━━ DATA RECORDS ━━
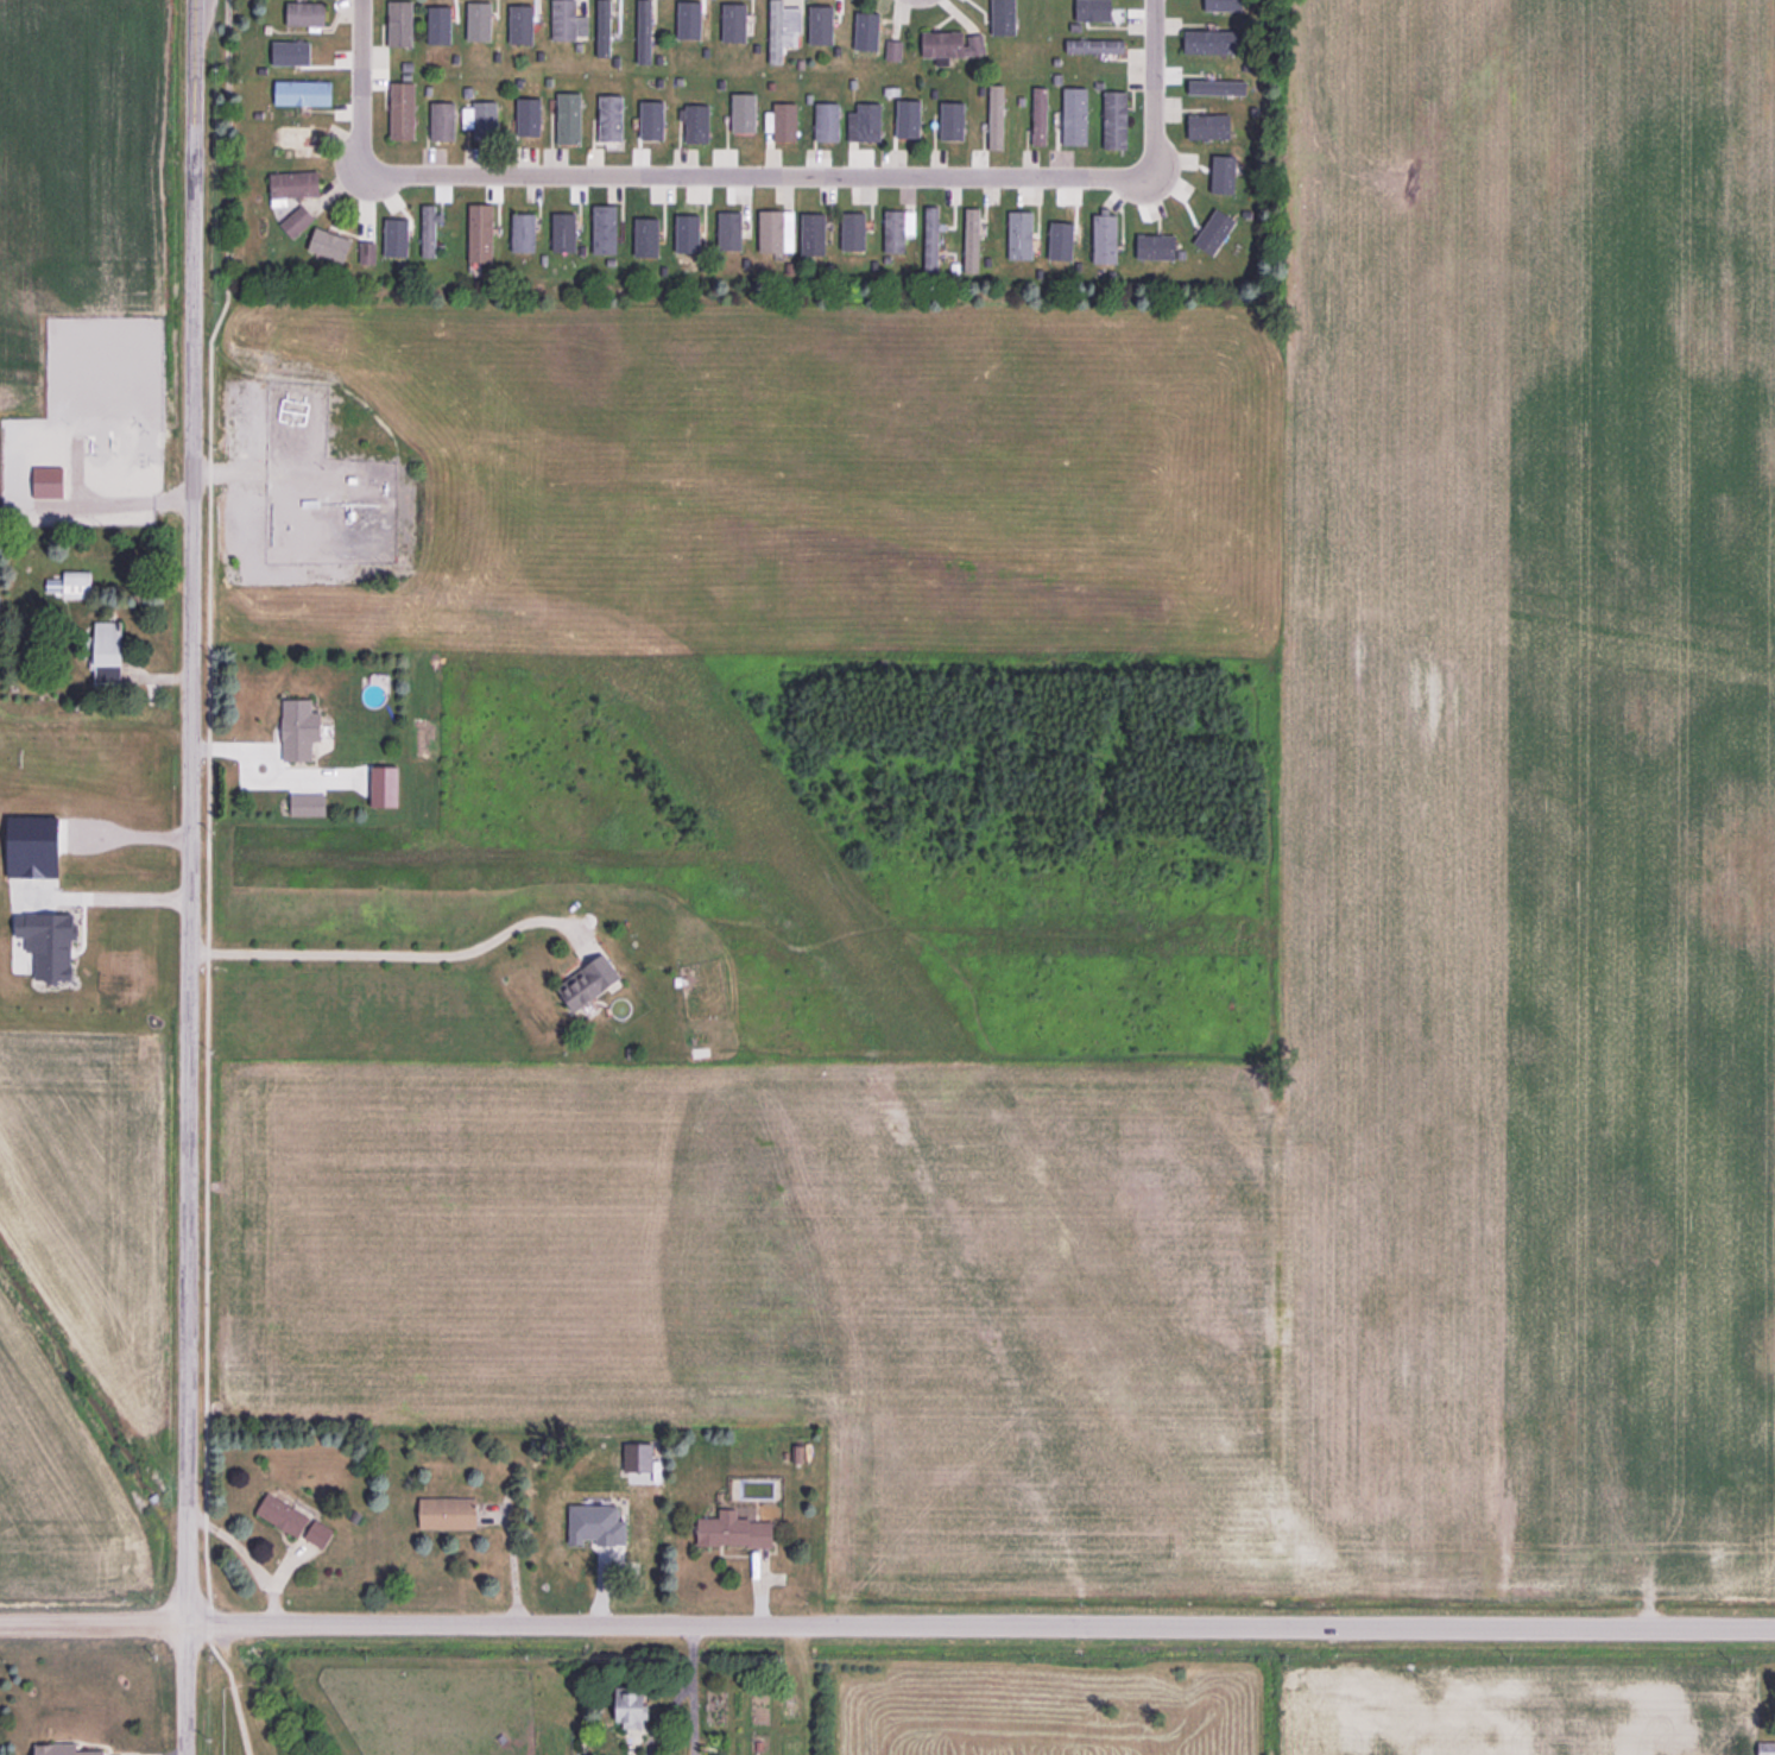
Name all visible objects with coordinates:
building: (1216, 4)
building: (1093, 10)
building: (306, 14)
building: (567, 20)
building: (479, 21)
building: (400, 22)
building: (694, 22)
building: (603, 27)
building: (782, 29)
building: (433, 31)
building: (1211, 40)
building: (952, 43)
building: (1095, 46)
building: (893, 49)
road: (360, 83)
road: (1152, 84)
building: (303, 92)
building: (402, 110)
building: (744, 115)
building: (1039, 115)
building: (1075, 115)
building: (569, 117)
building: (610, 117)
building: (995, 117)
building: (652, 118)
building: (908, 118)
building: (481, 119)
building: (1115, 119)
building: (443, 121)
building: (782, 121)
building: (826, 121)
building: (696, 122)
building: (865, 122)
building: (1209, 125)
building: (300, 136)
road: (192, 159)
building: (1226, 172)
road: (757, 178)
building: (295, 184)
building: (297, 221)
crop: (79, 226)
building: (898, 228)
building: (605, 229)
building: (429, 230)
building: (563, 231)
building: (777, 231)
building: (480, 232)
building: (522, 232)
building: (640, 234)
building: (1021, 234)
building: (972, 236)
building: (1106, 237)
building: (394, 240)
building: (688, 243)
building: (333, 244)
building: (1157, 247)
building: (367, 252)
building: (106, 480)
building: (71, 585)
building: (106, 651)
crop: (1528, 677)
building: (300, 730)
building: (384, 786)
building: (307, 804)
road: (208, 809)
road: (124, 832)
road: (107, 893)
road: (386, 954)
building: (587, 982)
road: (187, 1037)
crop: (81, 1154)
building: (447, 1513)
building: (283, 1515)
building: (734, 1531)
building: (318, 1533)
road: (887, 1623)
road: (699, 1651)
building: (633, 1708)
park: (250, 1712)
road: (671, 1714)
road: (697, 1716)
building: (1767, 1749)
building: (62, 1750)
━━━
GOAL OF THE EXERCISE:
Copy each line holding "crop" from the material above.

TASK RESULT:
crop: (79, 226)
crop: (1528, 677)
crop: (81, 1154)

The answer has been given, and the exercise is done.